**TASK INSTRUCTIONS**
Write out the data below exactly as given, without any of its pictures.

**DATASET RECORDS**
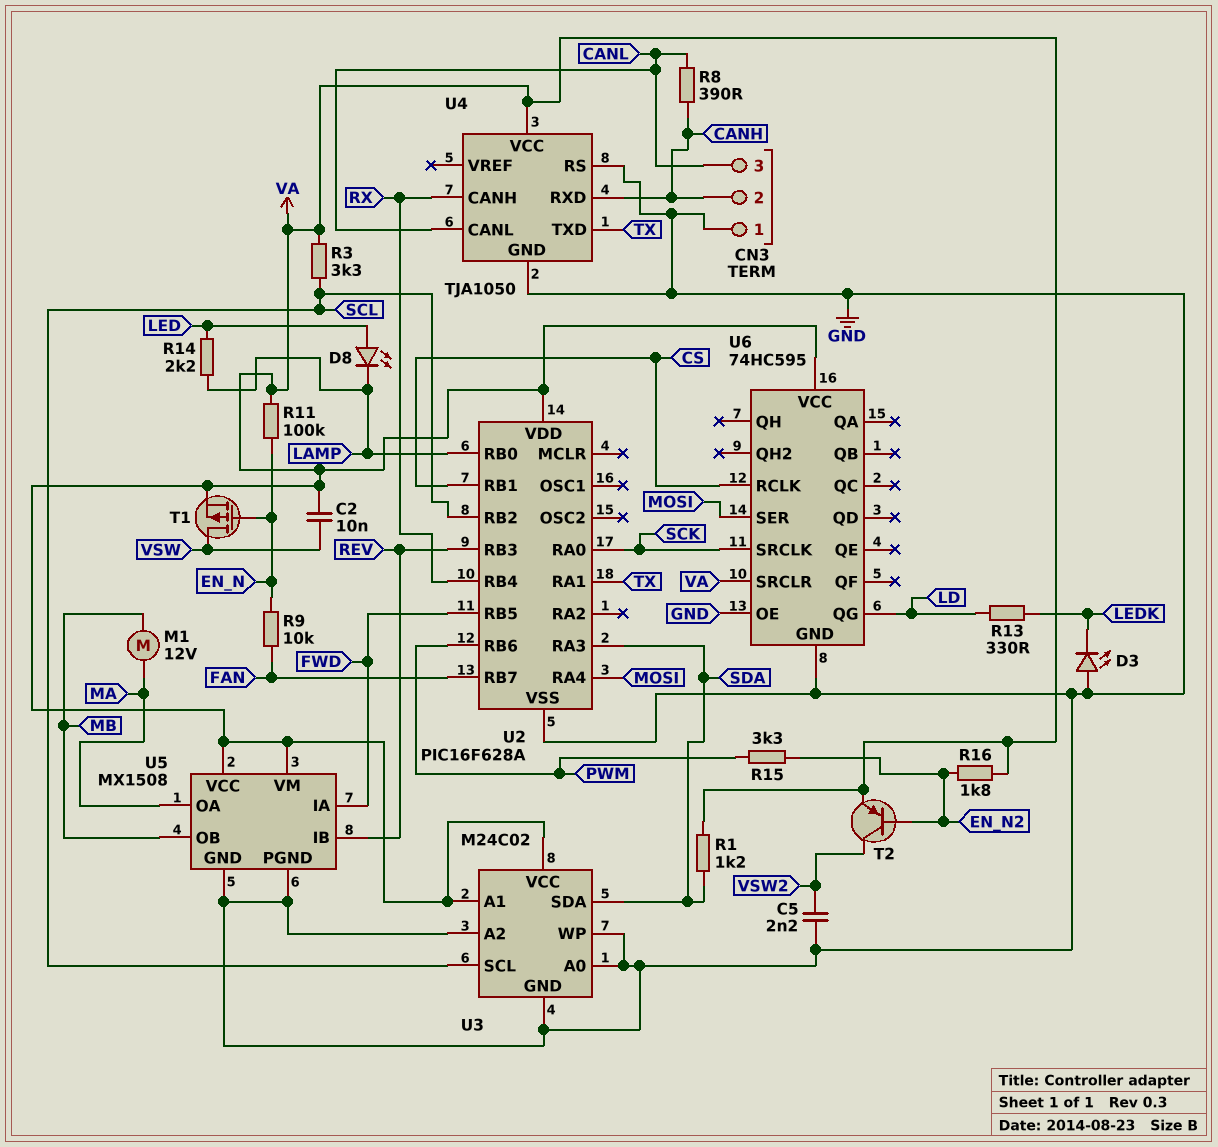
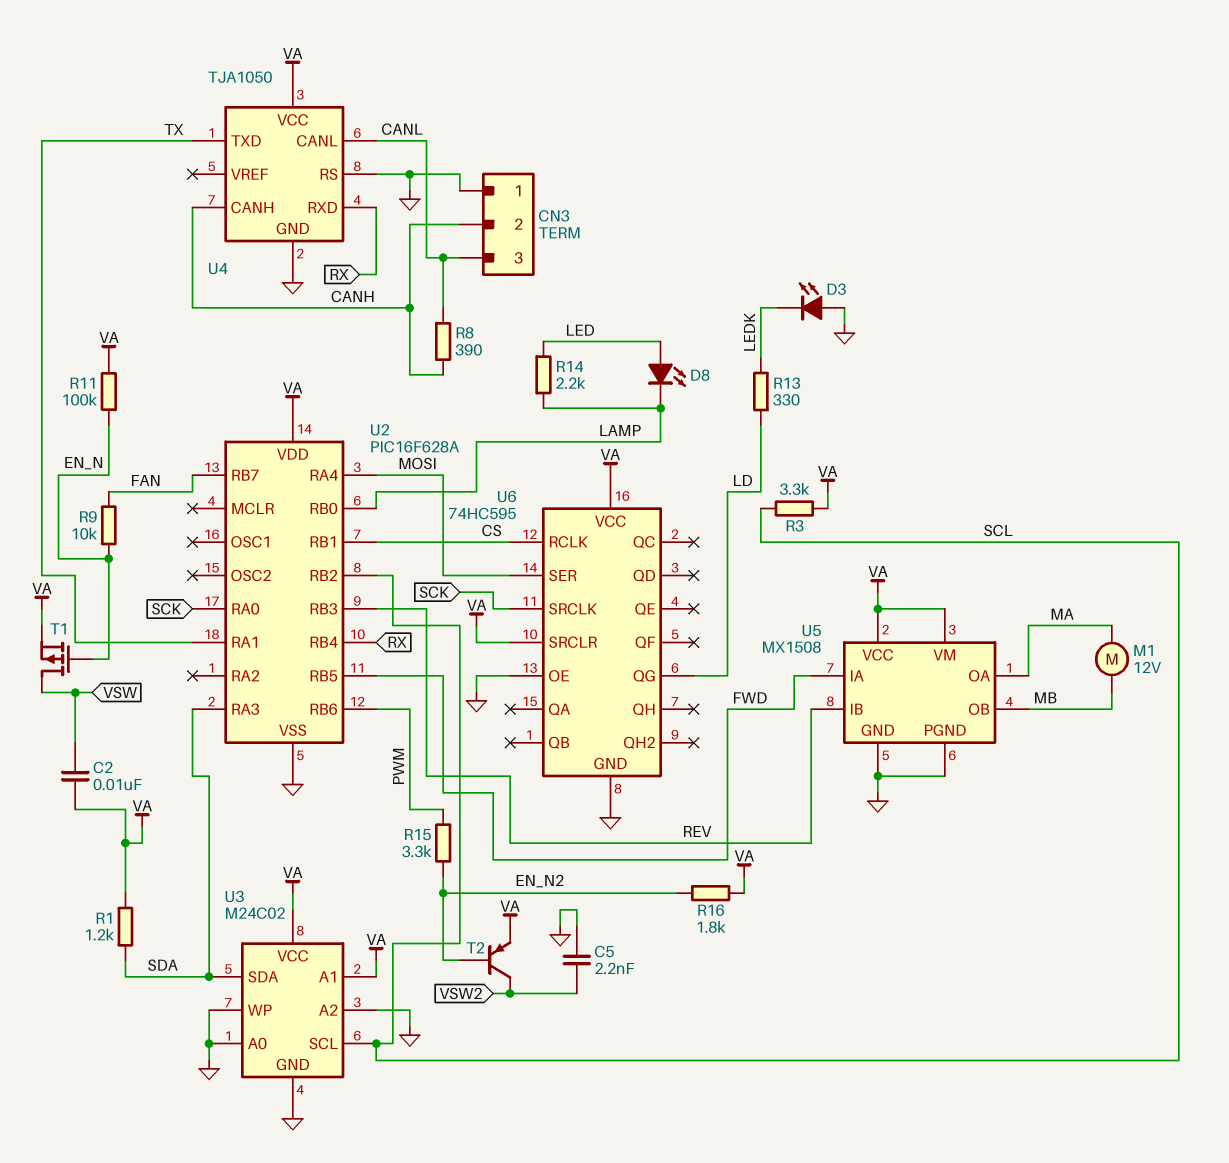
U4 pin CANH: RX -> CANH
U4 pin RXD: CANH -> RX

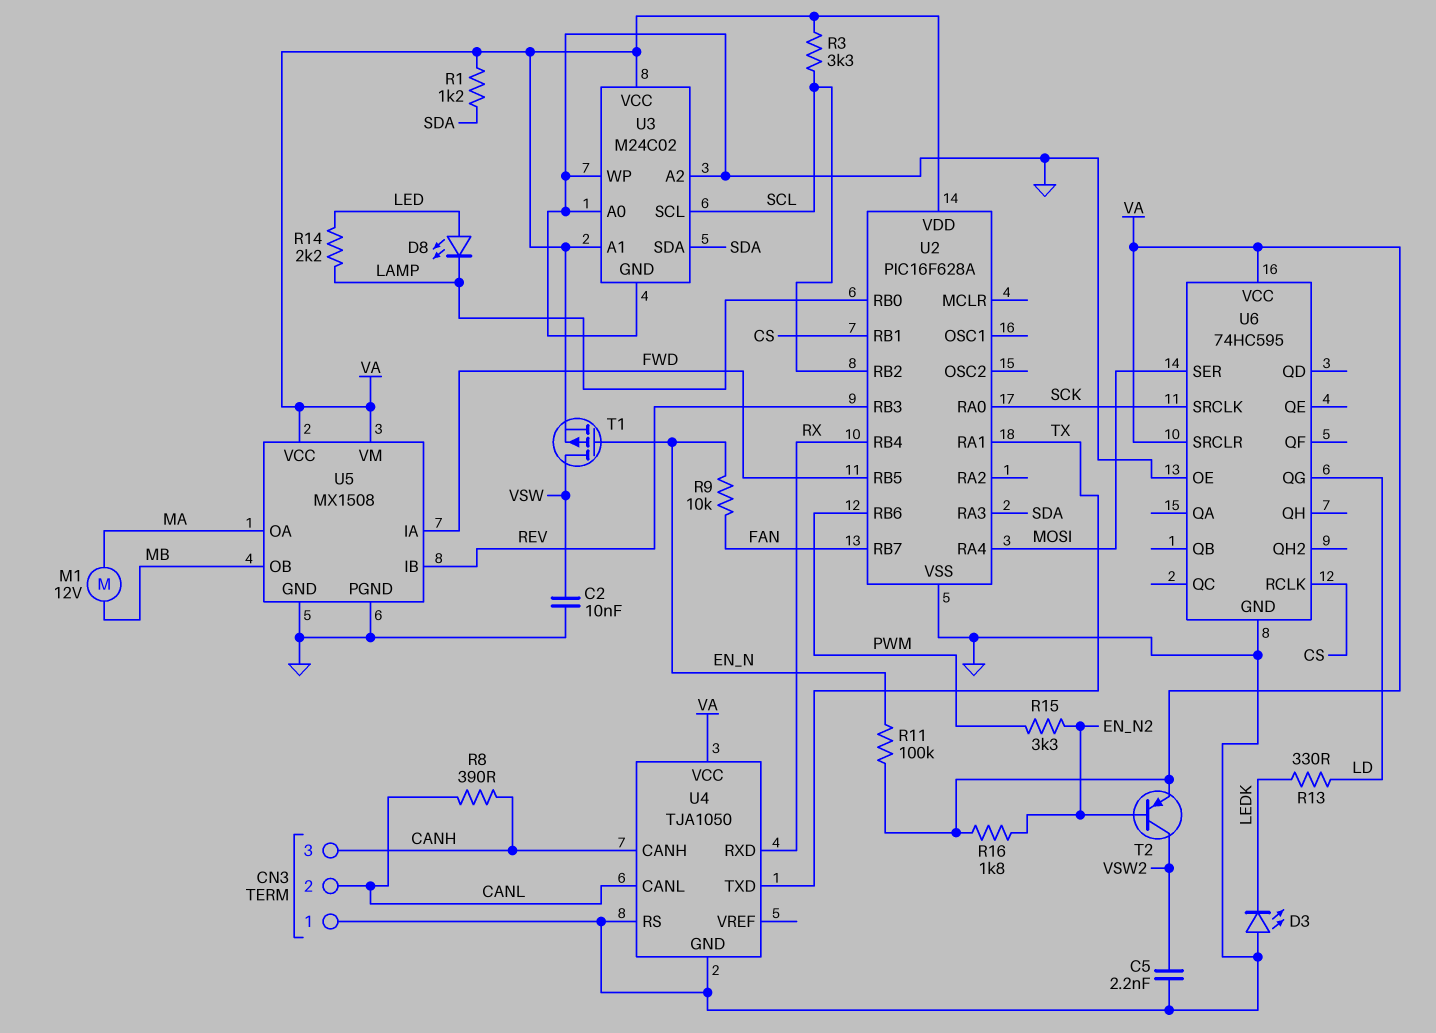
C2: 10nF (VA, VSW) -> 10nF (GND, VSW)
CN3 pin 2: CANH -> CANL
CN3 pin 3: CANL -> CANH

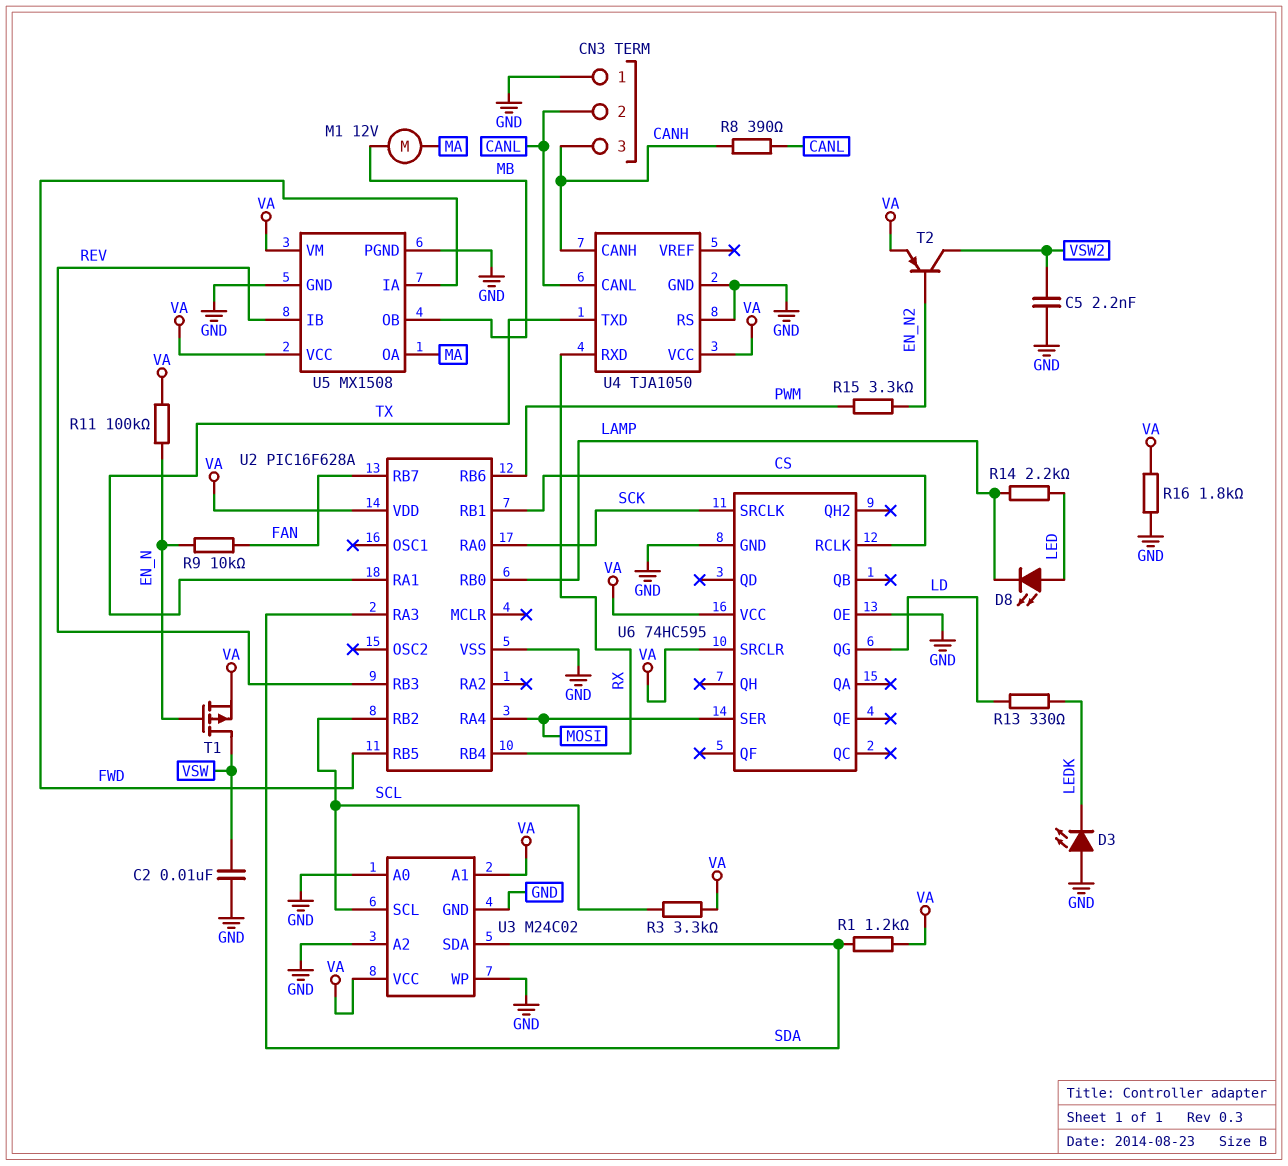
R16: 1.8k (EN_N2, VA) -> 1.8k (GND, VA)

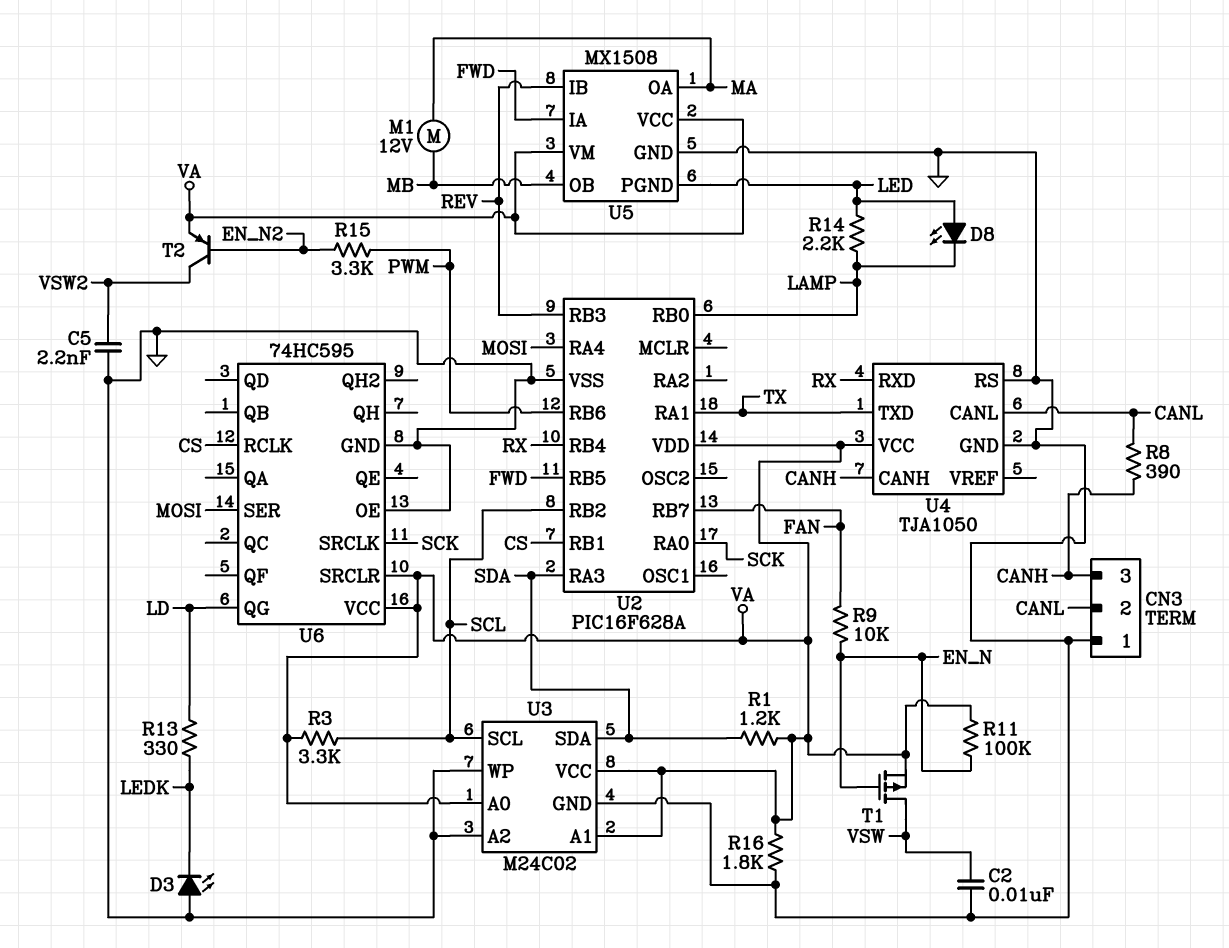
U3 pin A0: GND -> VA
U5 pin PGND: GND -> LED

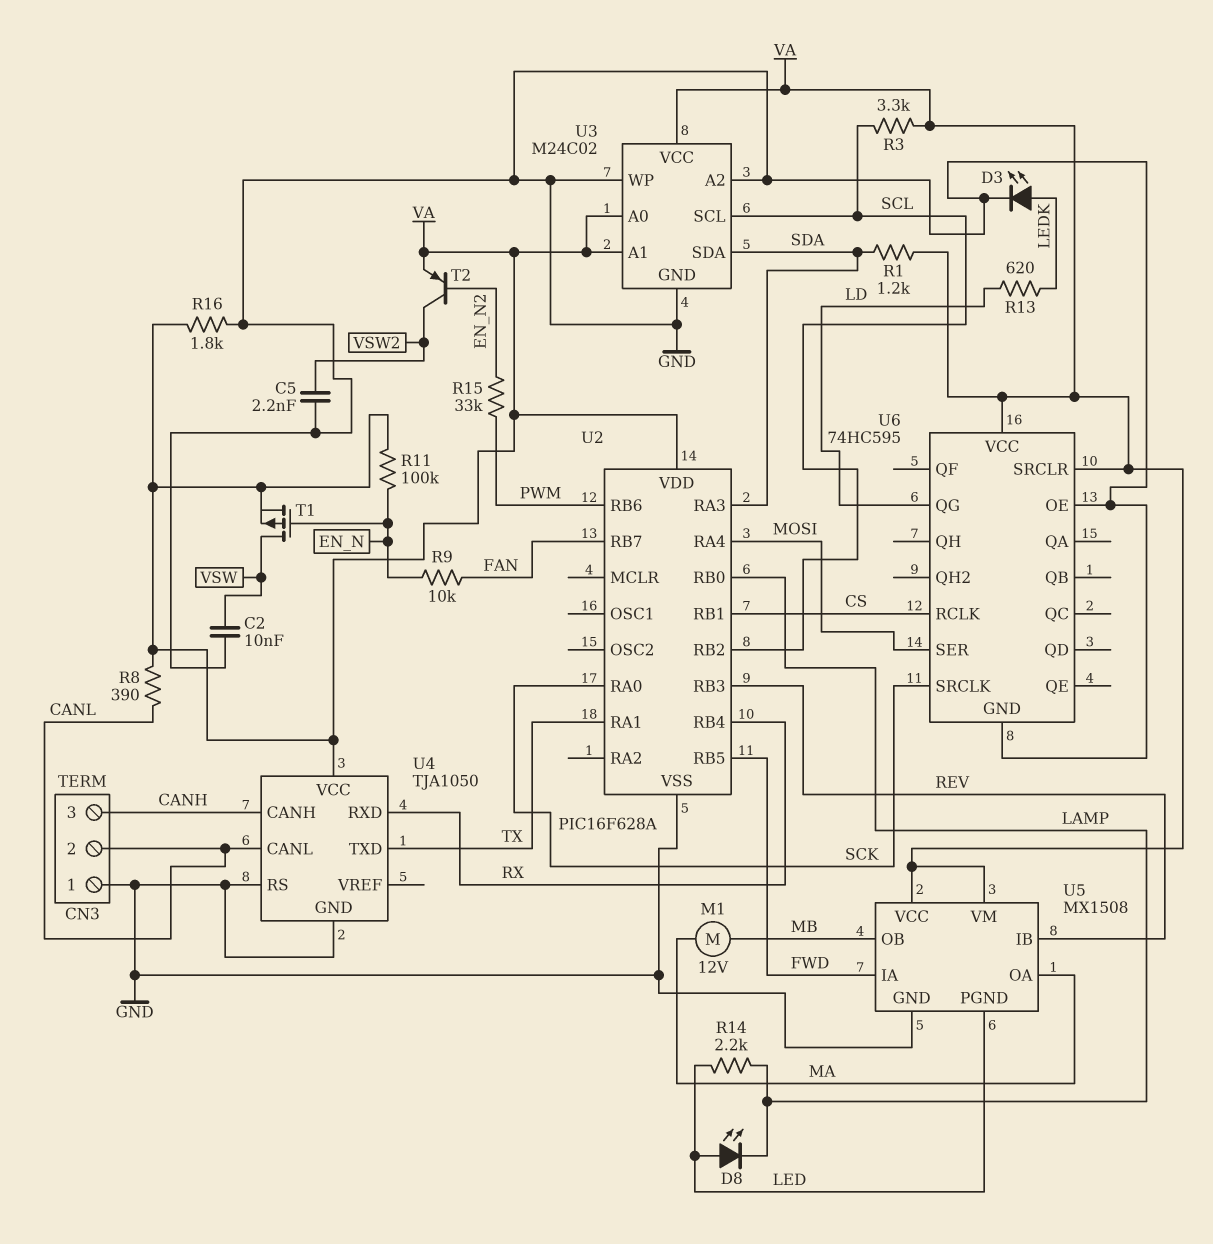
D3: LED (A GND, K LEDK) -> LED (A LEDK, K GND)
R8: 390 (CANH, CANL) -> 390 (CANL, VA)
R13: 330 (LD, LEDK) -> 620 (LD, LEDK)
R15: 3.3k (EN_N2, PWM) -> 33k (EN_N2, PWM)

**TASK SOLUTION**
U4 pin CANH: RX -> CANH
U4 pin RXD: CANH -> RX

C2: 10nF (VA, VSW) -> 10nF (GND, VSW)
CN3 pin 2: CANH -> CANL
CN3 pin 3: CANL -> CANH

R16: 1.8k (EN_N2, VA) -> 1.8k (GND, VA)

U3 pin A0: GND -> VA
U5 pin PGND: GND -> LED

D3: LED (A GND, K LEDK) -> LED (A LEDK, K GND)
R8: 390 (CANH, CANL) -> 390 (CANL, VA)
R13: 330 (LD, LEDK) -> 620 (LD, LEDK)
R15: 3.3k (EN_N2, PWM) -> 33k (EN_N2, PWM)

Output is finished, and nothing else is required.